Start of Extracted records
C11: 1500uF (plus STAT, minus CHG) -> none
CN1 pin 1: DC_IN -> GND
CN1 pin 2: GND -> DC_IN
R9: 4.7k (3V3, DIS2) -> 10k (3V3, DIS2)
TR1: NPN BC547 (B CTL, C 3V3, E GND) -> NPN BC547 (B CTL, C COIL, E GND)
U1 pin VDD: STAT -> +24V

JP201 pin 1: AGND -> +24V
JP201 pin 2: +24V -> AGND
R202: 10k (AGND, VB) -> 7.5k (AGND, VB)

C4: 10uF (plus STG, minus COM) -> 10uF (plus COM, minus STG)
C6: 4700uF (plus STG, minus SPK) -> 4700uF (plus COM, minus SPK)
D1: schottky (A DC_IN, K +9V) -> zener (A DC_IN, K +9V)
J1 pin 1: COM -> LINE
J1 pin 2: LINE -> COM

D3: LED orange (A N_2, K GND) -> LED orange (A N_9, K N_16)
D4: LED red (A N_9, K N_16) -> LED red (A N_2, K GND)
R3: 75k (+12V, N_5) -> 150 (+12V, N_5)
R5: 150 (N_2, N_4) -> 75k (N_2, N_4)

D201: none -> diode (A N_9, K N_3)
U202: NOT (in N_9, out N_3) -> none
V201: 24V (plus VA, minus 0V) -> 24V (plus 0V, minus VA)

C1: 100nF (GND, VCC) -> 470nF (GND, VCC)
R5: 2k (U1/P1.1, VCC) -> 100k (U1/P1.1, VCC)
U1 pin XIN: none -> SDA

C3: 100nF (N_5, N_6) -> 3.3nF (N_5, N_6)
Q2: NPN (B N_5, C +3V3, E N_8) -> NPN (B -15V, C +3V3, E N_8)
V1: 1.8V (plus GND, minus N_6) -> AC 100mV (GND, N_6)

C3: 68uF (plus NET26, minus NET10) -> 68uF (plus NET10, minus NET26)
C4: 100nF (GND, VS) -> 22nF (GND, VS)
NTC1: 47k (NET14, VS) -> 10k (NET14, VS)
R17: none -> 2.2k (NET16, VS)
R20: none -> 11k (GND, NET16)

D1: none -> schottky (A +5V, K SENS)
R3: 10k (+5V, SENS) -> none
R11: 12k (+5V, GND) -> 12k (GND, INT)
End of Extracted records
• _What you need to do_:
Set out exactly the lines from the one bearing "R5: 150 (N_2, N_4) -> 75k (N_2, N_4)" through the end of the data, including both ends and omitting all others.

• _Exercise solution_:
R5: 150 (N_2, N_4) -> 75k (N_2, N_4)

D201: none -> diode (A N_9, K N_3)
U202: NOT (in N_9, out N_3) -> none
V201: 24V (plus VA, minus 0V) -> 24V (plus 0V, minus VA)

C1: 100nF (GND, VCC) -> 470nF (GND, VCC)
R5: 2k (U1/P1.1, VCC) -> 100k (U1/P1.1, VCC)
U1 pin XIN: none -> SDA

C3: 100nF (N_5, N_6) -> 3.3nF (N_5, N_6)
Q2: NPN (B N_5, C +3V3, E N_8) -> NPN (B -15V, C +3V3, E N_8)
V1: 1.8V (plus GND, minus N_6) -> AC 100mV (GND, N_6)

C3: 68uF (plus NET26, minus NET10) -> 68uF (plus NET10, minus NET26)
C4: 100nF (GND, VS) -> 22nF (GND, VS)
NTC1: 47k (NET14, VS) -> 10k (NET14, VS)
R17: none -> 2.2k (NET16, VS)
R20: none -> 11k (GND, NET16)

D1: none -> schottky (A +5V, K SENS)
R3: 10k (+5V, SENS) -> none
R11: 12k (+5V, GND) -> 12k (GND, INT)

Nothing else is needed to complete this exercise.